**Source records**
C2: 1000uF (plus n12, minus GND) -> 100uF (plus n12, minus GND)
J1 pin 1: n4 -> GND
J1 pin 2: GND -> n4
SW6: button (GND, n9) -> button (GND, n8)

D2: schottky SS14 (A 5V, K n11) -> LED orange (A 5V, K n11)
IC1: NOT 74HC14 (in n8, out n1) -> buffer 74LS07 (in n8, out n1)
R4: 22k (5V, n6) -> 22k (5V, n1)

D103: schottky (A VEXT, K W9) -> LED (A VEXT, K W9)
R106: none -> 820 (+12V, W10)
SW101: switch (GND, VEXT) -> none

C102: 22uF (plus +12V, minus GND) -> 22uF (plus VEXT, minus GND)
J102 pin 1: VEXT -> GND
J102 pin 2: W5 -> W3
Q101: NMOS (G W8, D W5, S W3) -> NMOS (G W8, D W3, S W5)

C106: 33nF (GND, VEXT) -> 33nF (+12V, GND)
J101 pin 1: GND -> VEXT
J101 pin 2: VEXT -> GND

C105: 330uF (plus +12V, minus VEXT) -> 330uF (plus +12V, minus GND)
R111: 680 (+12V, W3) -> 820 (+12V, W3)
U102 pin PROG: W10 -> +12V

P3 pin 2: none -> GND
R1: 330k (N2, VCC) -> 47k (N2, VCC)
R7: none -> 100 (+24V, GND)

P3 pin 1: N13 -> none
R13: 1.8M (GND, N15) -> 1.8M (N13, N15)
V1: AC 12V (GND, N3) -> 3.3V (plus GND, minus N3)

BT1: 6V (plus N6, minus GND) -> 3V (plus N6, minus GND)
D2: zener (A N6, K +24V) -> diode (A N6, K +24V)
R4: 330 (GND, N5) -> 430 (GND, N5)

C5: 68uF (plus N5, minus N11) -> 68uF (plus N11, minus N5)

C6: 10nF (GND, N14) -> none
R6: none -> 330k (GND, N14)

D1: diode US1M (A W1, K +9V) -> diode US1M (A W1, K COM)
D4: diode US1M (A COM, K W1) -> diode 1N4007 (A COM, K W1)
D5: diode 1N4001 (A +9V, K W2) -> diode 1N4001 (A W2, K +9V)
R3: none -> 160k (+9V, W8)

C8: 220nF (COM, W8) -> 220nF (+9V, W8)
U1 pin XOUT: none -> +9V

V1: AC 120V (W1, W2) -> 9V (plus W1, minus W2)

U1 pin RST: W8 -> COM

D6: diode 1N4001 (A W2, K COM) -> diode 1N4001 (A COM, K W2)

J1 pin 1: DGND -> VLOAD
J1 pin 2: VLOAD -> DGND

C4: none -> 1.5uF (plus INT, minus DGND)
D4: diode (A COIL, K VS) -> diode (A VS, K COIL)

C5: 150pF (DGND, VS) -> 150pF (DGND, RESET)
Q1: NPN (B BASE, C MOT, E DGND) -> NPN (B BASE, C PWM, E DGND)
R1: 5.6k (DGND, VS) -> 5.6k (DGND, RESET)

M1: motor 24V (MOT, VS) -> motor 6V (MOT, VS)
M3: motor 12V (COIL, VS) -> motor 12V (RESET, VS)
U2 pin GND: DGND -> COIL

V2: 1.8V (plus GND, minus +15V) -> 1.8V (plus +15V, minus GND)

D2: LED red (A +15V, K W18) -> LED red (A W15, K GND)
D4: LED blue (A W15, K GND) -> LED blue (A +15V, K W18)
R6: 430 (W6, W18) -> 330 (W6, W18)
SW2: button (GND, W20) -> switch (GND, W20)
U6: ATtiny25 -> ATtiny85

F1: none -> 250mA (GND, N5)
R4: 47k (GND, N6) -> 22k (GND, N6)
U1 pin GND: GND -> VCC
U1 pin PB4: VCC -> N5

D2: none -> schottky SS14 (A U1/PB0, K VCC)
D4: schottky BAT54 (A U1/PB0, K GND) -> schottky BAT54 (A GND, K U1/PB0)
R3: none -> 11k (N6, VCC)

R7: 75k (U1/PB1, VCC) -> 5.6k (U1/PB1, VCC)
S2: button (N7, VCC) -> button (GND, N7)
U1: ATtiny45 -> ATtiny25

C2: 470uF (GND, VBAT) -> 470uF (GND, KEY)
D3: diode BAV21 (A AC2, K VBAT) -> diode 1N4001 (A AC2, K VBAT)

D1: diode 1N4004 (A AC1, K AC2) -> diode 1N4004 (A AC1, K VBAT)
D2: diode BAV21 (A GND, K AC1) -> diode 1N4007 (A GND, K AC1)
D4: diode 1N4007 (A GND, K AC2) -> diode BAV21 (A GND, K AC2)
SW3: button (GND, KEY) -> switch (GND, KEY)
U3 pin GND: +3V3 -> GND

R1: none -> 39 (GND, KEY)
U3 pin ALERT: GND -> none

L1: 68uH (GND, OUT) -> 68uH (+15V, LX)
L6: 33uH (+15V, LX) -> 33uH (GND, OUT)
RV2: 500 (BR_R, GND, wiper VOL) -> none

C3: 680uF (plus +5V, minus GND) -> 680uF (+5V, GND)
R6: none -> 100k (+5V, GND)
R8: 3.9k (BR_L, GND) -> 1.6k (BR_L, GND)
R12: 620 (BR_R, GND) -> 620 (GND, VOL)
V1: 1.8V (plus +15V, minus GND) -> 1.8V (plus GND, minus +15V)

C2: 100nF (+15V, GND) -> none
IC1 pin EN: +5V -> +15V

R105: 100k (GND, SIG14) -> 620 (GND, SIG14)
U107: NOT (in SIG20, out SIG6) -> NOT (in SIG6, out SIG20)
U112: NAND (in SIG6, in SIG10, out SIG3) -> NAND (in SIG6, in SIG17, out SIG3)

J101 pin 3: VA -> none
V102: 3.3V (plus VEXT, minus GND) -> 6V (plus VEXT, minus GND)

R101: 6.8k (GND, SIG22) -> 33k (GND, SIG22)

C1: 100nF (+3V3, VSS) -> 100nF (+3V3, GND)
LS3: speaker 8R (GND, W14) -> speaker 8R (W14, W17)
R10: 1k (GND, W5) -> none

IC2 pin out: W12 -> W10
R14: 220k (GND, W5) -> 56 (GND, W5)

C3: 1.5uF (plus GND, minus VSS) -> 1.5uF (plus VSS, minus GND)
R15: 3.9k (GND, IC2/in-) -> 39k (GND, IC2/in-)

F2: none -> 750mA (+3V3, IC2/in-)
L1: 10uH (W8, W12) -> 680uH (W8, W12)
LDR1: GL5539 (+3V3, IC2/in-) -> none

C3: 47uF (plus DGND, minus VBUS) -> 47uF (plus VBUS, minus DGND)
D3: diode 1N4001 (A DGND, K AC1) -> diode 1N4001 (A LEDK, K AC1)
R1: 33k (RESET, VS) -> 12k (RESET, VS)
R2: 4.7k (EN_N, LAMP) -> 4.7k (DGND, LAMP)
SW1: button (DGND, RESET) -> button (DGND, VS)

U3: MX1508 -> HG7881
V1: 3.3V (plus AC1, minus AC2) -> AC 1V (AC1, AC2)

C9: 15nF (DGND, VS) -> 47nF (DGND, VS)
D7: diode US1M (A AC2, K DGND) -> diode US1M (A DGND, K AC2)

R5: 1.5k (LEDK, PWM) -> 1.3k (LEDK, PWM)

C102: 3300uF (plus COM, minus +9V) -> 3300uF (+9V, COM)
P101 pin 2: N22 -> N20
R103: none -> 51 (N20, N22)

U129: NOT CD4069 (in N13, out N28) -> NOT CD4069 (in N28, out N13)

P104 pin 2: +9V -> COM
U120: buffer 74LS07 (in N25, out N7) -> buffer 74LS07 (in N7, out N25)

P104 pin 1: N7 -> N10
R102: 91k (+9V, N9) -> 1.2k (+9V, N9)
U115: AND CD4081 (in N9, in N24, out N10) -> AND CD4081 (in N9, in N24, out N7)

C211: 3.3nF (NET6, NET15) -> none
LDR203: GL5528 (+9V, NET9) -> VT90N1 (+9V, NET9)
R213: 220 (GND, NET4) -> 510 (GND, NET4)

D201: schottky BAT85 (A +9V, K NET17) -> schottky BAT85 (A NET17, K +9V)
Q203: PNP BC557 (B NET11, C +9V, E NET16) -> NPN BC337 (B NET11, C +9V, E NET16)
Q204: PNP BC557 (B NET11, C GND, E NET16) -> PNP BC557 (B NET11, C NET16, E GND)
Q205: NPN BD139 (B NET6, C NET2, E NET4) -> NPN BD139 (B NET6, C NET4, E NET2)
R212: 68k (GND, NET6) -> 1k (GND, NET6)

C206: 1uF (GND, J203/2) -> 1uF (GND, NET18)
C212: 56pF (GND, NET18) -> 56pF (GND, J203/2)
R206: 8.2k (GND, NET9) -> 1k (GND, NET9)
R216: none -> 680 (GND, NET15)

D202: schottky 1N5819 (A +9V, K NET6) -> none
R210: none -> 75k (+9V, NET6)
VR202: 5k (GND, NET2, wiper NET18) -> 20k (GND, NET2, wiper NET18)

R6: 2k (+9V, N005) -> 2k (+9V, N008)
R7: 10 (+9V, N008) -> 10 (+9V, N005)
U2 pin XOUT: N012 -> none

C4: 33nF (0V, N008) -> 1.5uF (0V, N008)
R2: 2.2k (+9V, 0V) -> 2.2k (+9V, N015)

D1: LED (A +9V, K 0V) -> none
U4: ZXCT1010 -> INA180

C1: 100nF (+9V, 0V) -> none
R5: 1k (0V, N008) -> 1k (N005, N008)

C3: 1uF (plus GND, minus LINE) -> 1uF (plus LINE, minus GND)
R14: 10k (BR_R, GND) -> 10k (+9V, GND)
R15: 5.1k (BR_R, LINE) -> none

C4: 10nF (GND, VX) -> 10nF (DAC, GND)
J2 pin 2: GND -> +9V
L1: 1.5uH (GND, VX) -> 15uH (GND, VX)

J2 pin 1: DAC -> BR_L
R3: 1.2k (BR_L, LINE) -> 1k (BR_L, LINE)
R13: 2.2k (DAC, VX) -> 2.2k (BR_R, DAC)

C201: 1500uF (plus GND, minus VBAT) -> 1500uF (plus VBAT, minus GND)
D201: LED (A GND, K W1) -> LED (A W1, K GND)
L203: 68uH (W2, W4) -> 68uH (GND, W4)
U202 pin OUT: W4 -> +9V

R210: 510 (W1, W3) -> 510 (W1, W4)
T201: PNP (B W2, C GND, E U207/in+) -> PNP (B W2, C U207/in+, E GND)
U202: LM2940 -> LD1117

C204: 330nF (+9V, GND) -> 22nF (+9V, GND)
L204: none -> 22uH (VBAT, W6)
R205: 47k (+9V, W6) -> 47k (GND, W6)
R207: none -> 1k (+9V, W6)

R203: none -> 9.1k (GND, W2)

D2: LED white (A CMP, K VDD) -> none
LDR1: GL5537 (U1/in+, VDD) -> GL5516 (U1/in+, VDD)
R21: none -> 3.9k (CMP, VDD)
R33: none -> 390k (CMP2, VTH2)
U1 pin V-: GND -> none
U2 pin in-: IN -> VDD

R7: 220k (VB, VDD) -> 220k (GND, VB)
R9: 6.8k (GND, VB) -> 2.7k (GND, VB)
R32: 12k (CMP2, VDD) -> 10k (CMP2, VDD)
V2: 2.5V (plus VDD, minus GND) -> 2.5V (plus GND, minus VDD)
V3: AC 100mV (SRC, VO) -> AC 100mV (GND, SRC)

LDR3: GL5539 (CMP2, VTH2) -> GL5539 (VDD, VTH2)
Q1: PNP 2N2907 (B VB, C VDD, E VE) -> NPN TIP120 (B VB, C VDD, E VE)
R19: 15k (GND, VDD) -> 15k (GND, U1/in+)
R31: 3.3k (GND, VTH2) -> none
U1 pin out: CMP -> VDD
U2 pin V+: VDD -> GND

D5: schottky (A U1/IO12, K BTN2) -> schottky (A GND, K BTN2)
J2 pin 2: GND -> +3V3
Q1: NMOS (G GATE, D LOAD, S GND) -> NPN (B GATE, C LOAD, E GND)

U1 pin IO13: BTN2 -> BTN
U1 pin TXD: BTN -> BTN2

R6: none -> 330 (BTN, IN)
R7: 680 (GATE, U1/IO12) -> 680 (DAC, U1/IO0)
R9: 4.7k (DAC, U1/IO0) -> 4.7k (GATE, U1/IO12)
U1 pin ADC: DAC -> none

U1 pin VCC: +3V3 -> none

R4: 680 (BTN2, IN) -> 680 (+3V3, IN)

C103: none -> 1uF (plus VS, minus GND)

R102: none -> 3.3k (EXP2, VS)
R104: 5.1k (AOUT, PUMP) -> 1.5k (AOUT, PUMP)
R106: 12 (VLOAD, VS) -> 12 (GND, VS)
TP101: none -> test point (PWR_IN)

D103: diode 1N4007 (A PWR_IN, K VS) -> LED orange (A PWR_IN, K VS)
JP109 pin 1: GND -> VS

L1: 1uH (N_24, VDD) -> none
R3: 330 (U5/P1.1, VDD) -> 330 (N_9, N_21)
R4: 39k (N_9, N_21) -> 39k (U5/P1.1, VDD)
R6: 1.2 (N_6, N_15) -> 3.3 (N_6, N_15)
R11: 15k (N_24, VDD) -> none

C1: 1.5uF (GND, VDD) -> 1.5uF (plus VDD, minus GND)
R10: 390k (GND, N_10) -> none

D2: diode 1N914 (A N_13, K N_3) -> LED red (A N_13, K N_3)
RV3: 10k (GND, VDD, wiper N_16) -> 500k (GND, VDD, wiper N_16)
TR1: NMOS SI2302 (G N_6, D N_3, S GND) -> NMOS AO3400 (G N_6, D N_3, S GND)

**Exercise requirements**
Output exactly the lines of the material above from the one containing "R13: 1.8M (GND, N15) -> 1.8M (N13, N15)" up to and including the one containing "D4: diode US1M".

**Result of the exercise**
R13: 1.8M (GND, N15) -> 1.8M (N13, N15)
V1: AC 12V (GND, N3) -> 3.3V (plus GND, minus N3)

BT1: 6V (plus N6, minus GND) -> 3V (plus N6, minus GND)
D2: zener (A N6, K +24V) -> diode (A N6, K +24V)
R4: 330 (GND, N5) -> 430 (GND, N5)

C5: 68uF (plus N5, minus N11) -> 68uF (plus N11, minus N5)

C6: 10nF (GND, N14) -> none
R6: none -> 330k (GND, N14)

D1: diode US1M (A W1, K +9V) -> diode US1M (A W1, K COM)
D4: diode US1M (A COM, K W1) -> diode 1N4007 (A COM, K W1)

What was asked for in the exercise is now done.